▸ **WHAT THE EXERCISE ASKS**:
Copy out all of the data word for word. Omit every picture.

○ ○ ○

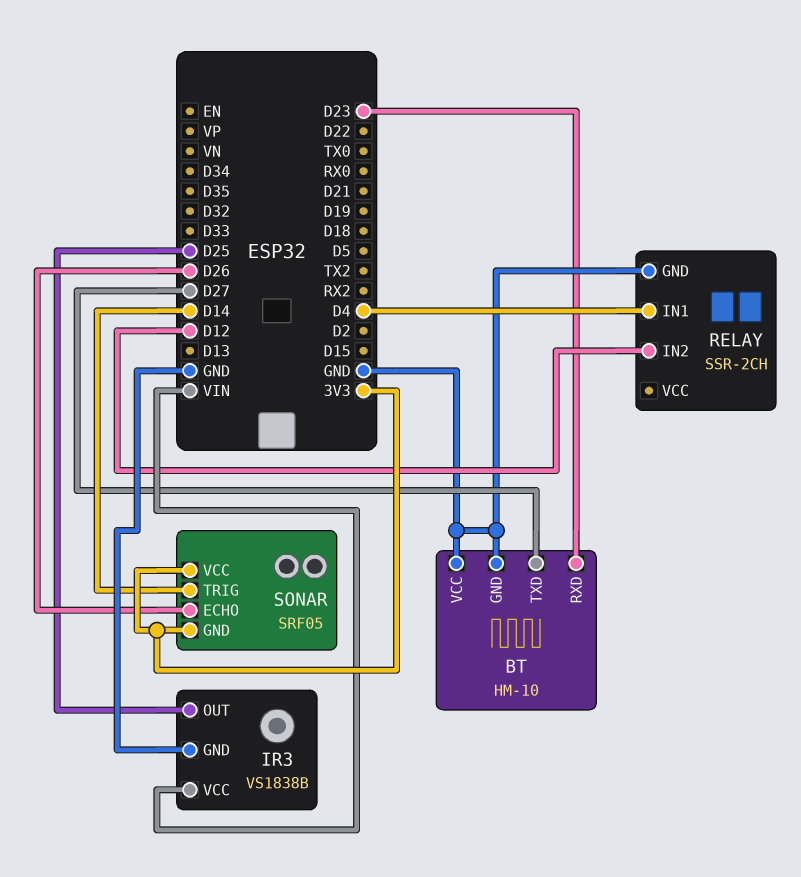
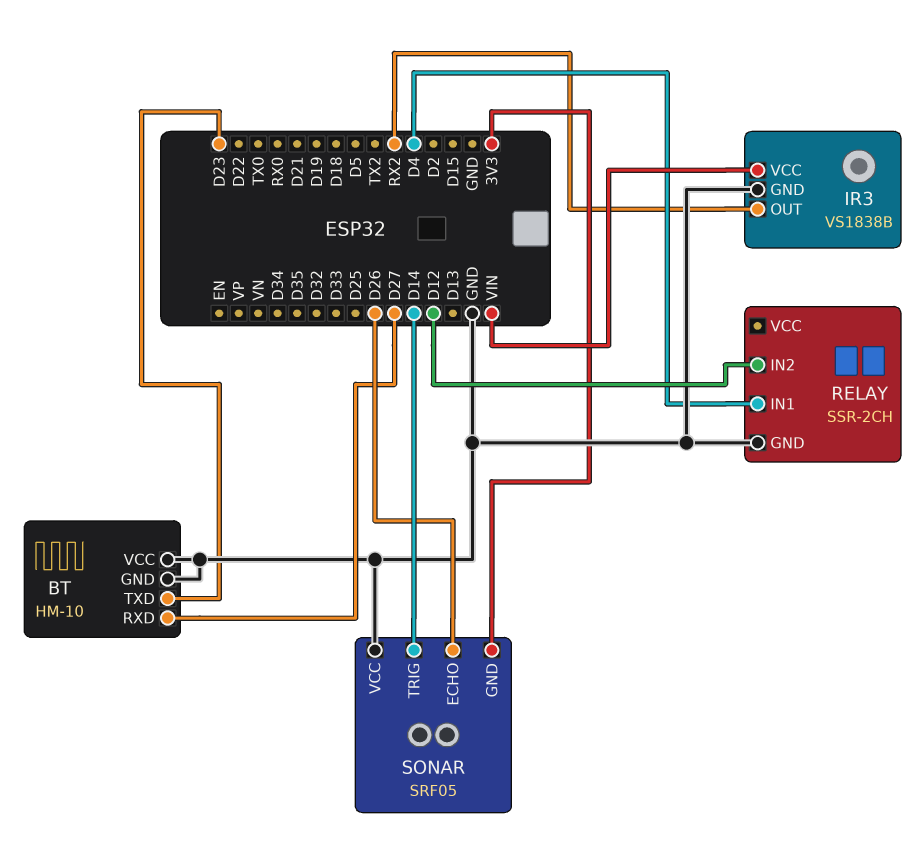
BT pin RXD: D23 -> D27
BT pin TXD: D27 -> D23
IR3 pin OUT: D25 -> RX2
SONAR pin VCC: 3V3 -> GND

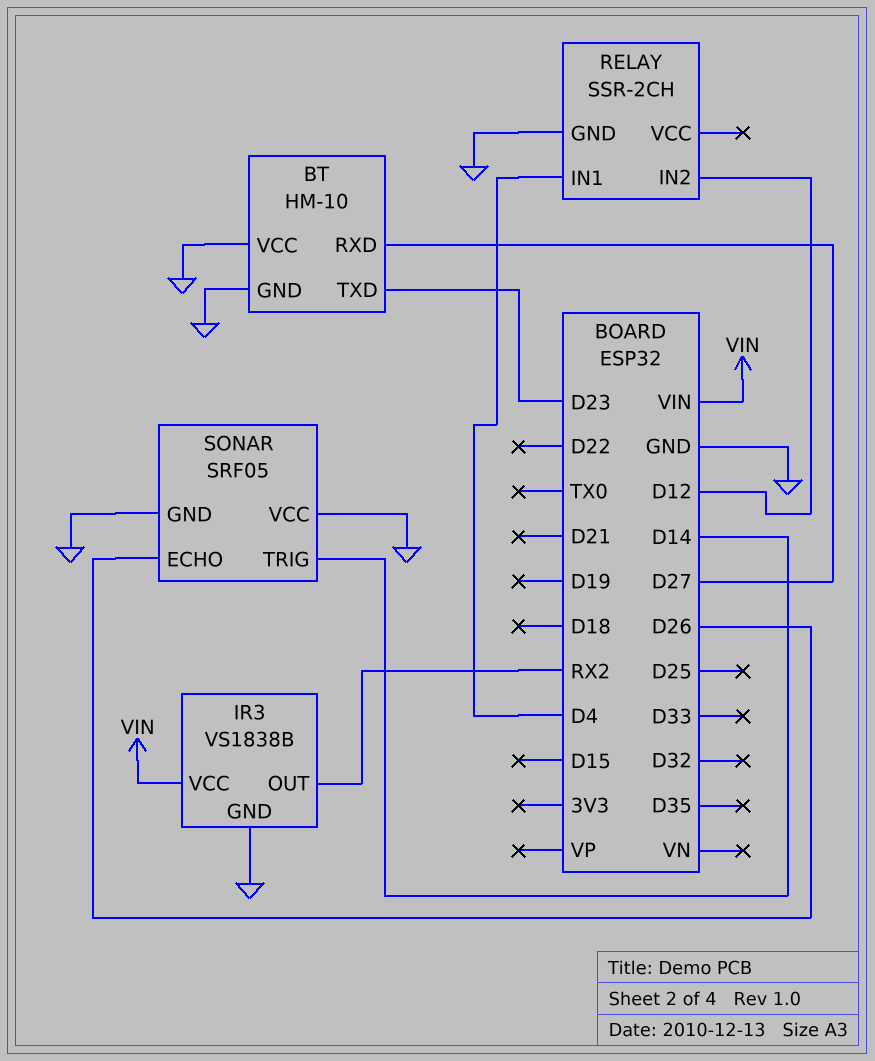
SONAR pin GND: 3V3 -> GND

○ ○ ○

▸ **PROBLEM SOLUTION**:
BT pin RXD: D23 -> D27
BT pin TXD: D27 -> D23
IR3 pin OUT: D25 -> RX2
SONAR pin VCC: 3V3 -> GND

SONAR pin GND: 3V3 -> GND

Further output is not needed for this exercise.